## REQUIRED WORK
The entries below contain pictures. Write out only the lines from the line with "[(178,388),(140,383),(135,418),(174,423),(178,388)]" up to and including the line with "[(286,396),(252,391),(248,423),(273,426),(282,428),(286,396)]", exactly, without them.

## LISTED RECORDS

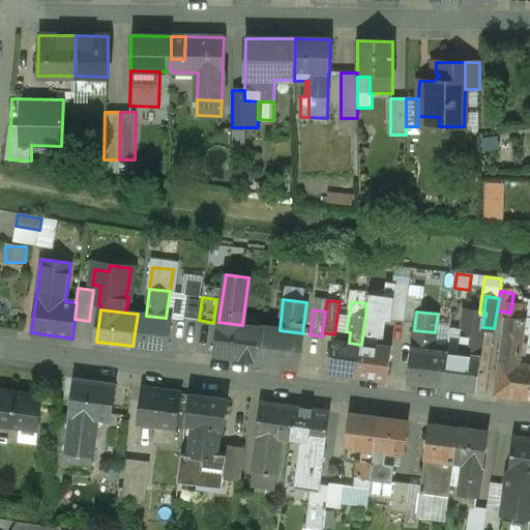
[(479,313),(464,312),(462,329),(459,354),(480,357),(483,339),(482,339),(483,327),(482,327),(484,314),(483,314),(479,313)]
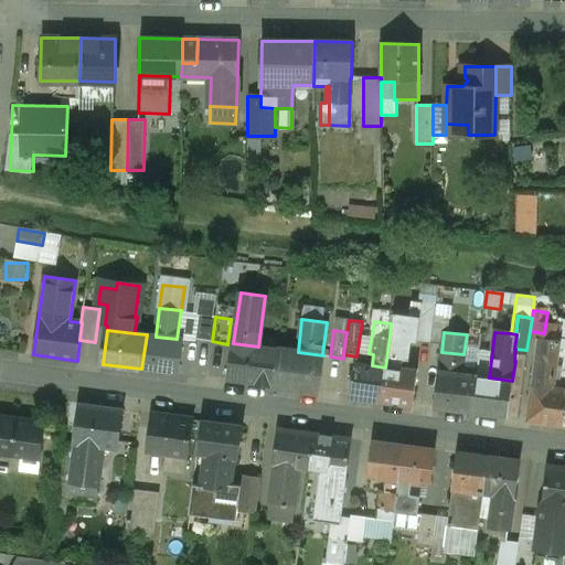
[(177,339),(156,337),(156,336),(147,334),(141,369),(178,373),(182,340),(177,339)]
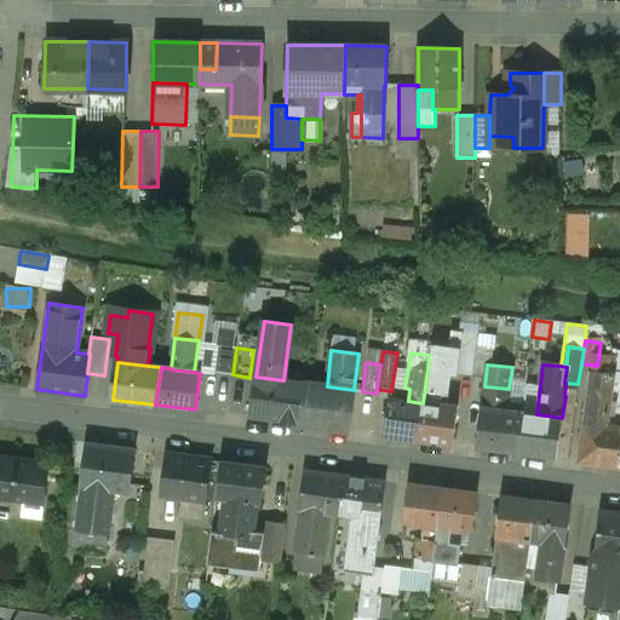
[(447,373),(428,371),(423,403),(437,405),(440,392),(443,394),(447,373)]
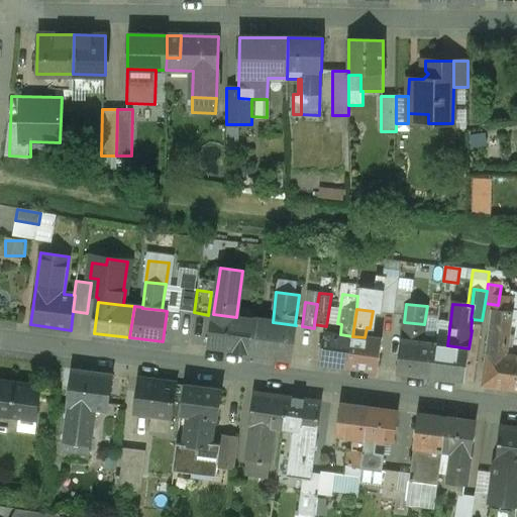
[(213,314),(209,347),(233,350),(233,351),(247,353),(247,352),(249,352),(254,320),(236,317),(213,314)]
...
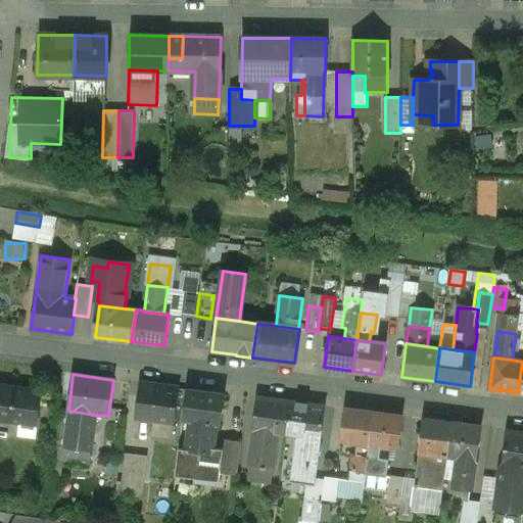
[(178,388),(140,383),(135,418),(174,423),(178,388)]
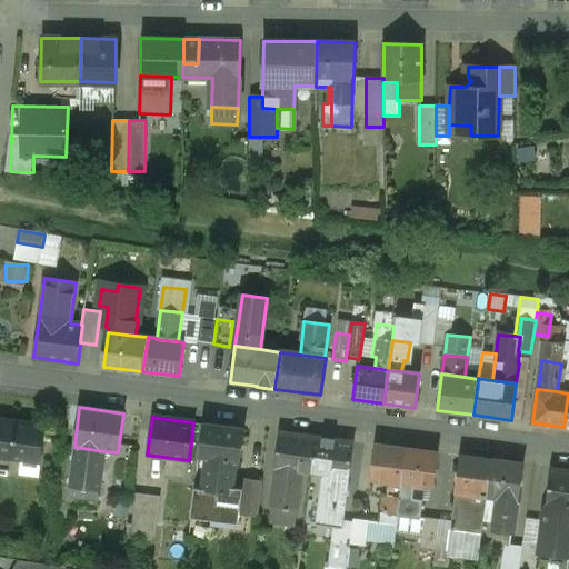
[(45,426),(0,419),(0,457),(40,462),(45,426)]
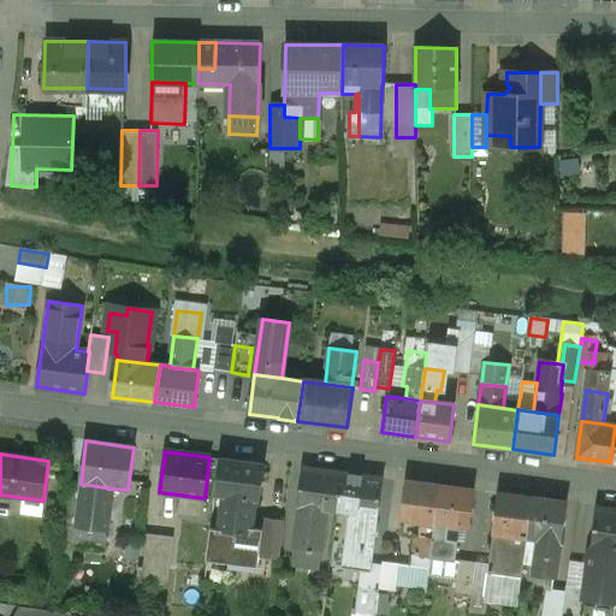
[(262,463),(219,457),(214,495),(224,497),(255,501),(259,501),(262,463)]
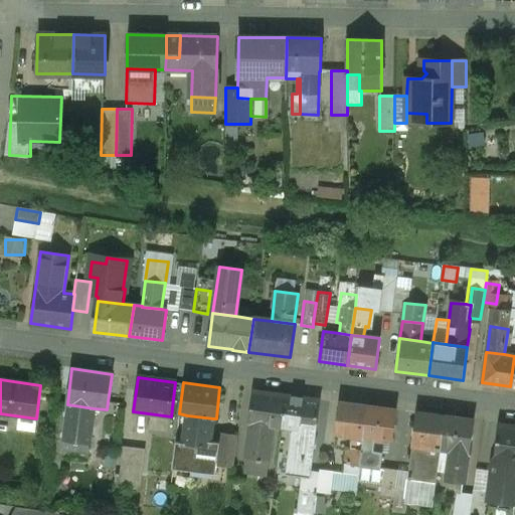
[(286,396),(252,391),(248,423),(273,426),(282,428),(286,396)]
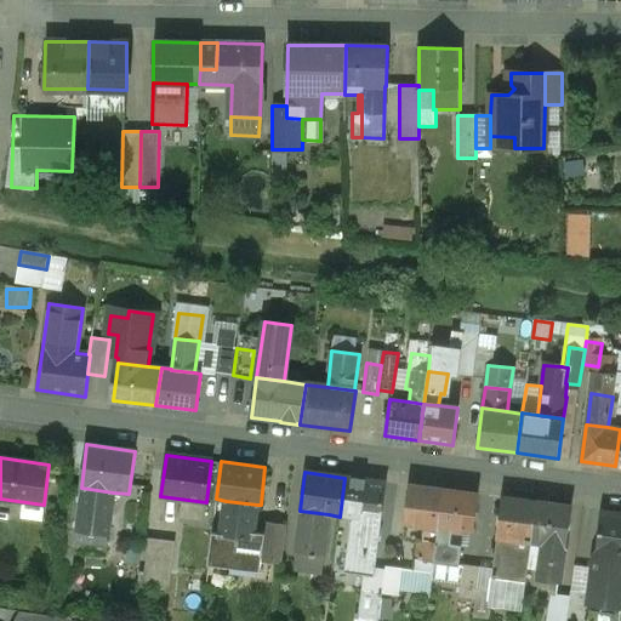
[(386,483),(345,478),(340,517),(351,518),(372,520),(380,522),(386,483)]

## RESPONSE
[(178,388),(140,383),(135,418),(174,423),(178,388)]
[(45,426),(0,419),(0,457),(40,462),(45,426)]
[(262,463),(219,457),(214,495),(224,497),(255,501),(259,501),(262,463)]
[(286,396),(252,391),(248,423),(273,426),(282,428),(286,396)]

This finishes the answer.